> EXERCISE BRIEF
Once you find a line containing the word "purple" in the entries below, copy it.

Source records
_ _ _ _
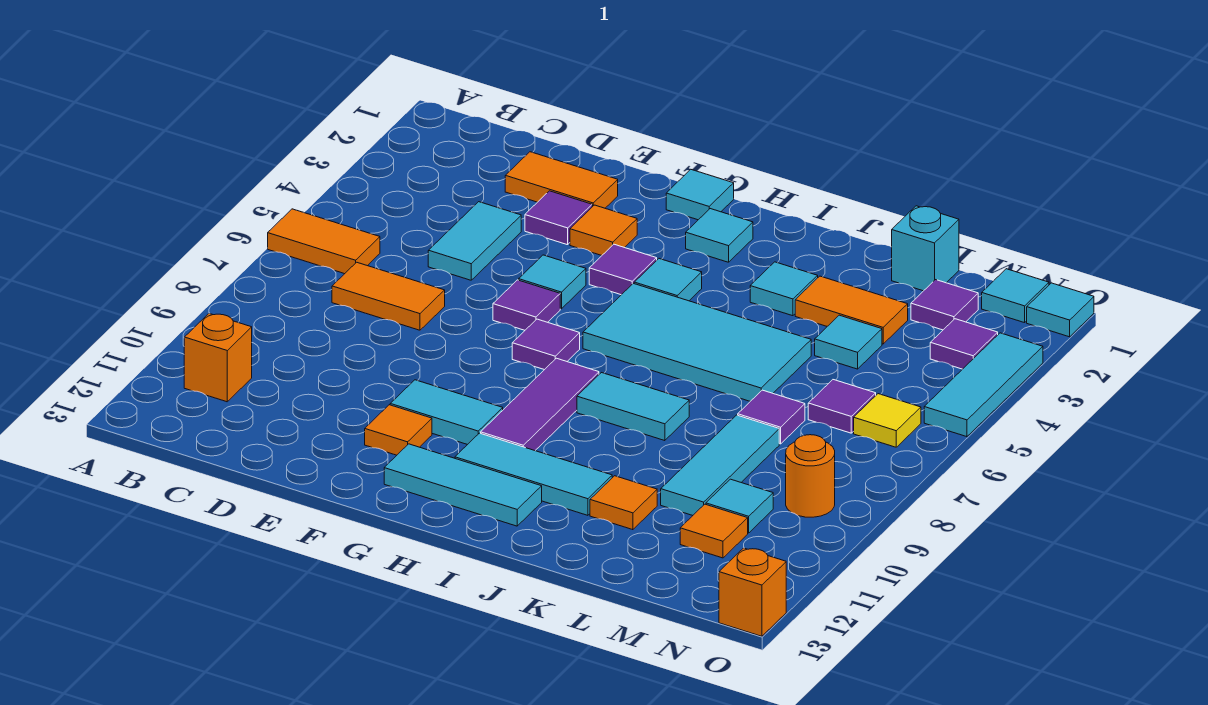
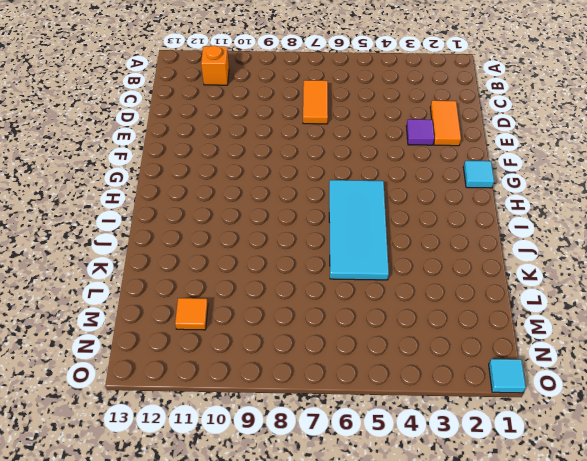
none -> orange tile A6:B6 level 1
none -> cyan tile D4:D5 level 1
none -> orange tile F3 level 1
none -> cyan tile F5 level 1

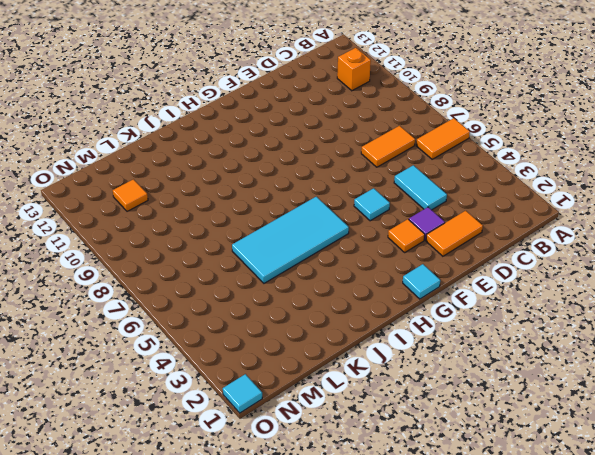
none -> purple tile F6 level 1
none -> cyan tile F10:G10 level 1
none -> orange tile F11 level 1
none -> purple tile G4 level 1

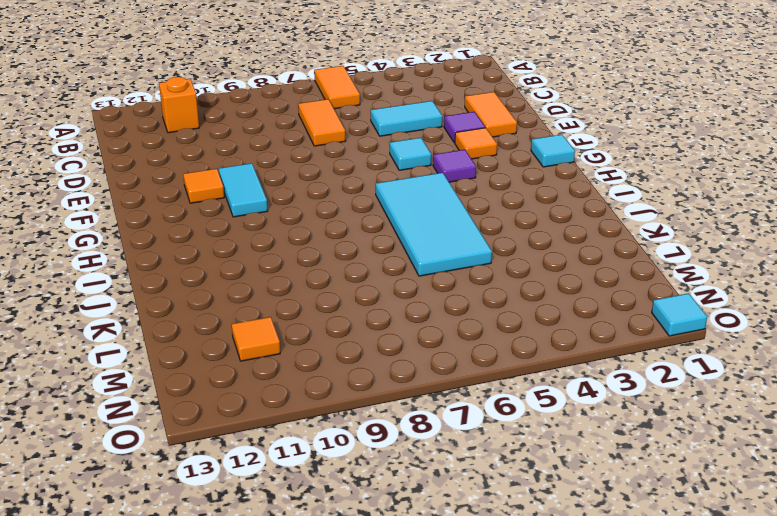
none -> purple tile F6 level 1
none -> purple tile G7 level 1
none -> cyan tile G12:I12 level 1
none -> cyan tile H2 level 1

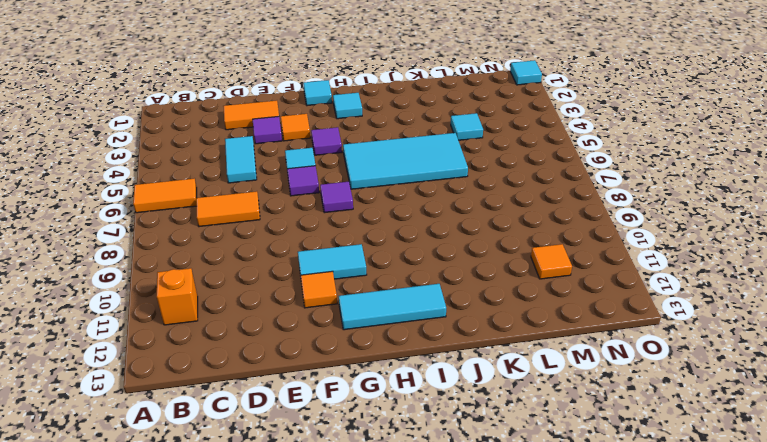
none -> cyan tile H4 level 1
none -> purple tile H8:H10 level 1
none -> cyan tile H11:J11 level 1
none -> cyan tile I8:J8 level 1

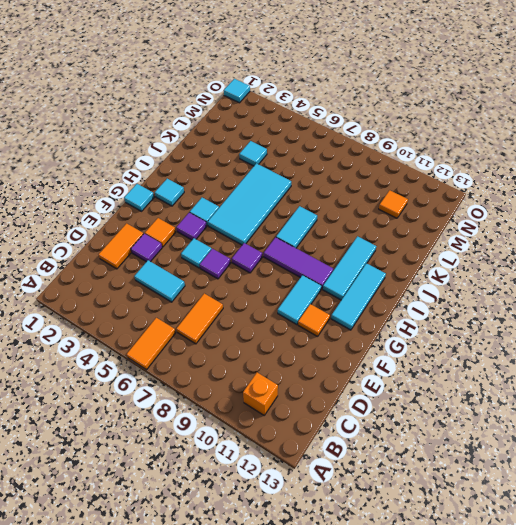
none -> cyan tile J3 level 1
none -> orange tile K3:L3 level 1
none -> orange tile K11 level 1
none -> cyan brick L1 level 1

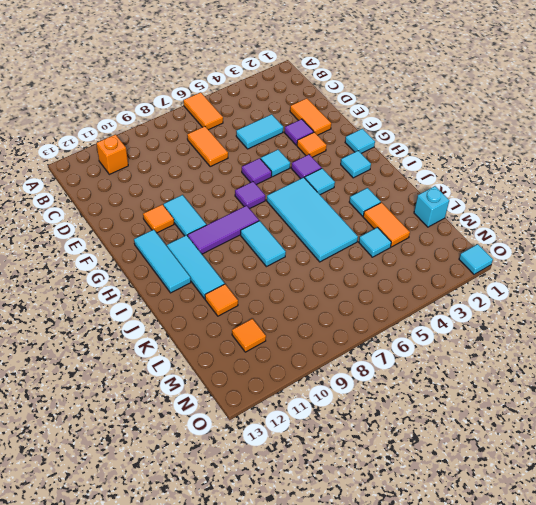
none -> purple tile L7 level 1
none -> cyan tile L8:L10 level 1
none -> purple tile M2 level 1
none -> purple tile M6 level 1

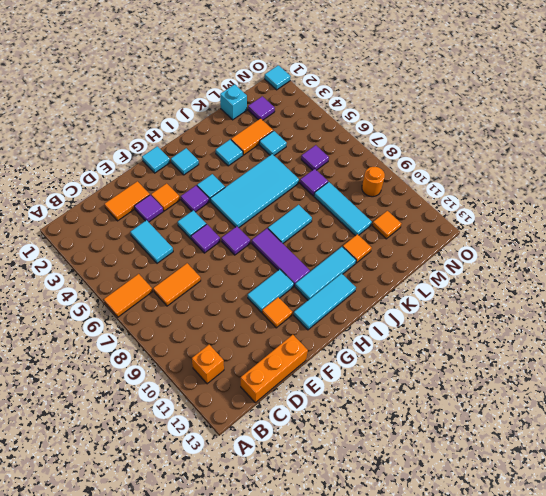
orange brick C13:E13 level 1 -> none
none -> cyan tile M10 level 1
none -> cyan tile N1 level 1
none -> purple tile N3 level 1
none -> yellow tile N6 level 1

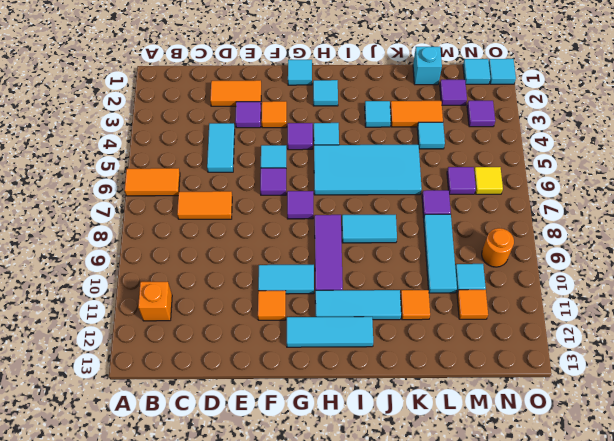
none -> cyan tile O3:O5 level 1
none -> orange brick O13 level 1

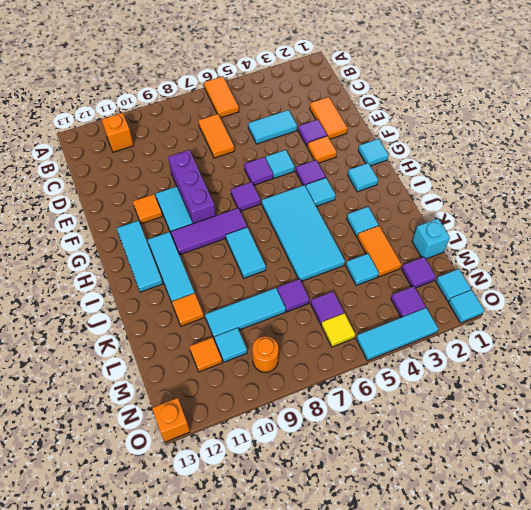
purple brick E9:G9 level 1 -> none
_ _ _ _
> TASK RESPONSE
none -> purple tile F6 level 1
none -> purple tile G4 level 1
none -> purple tile F6 level 1
none -> purple tile G7 level 1
none -> purple tile H8:H10 level 1
none -> purple tile L7 level 1
none -> purple tile M2 level 1
none -> purple tile M6 level 1
none -> purple tile N3 level 1
purple brick E9:G9 level 1 -> none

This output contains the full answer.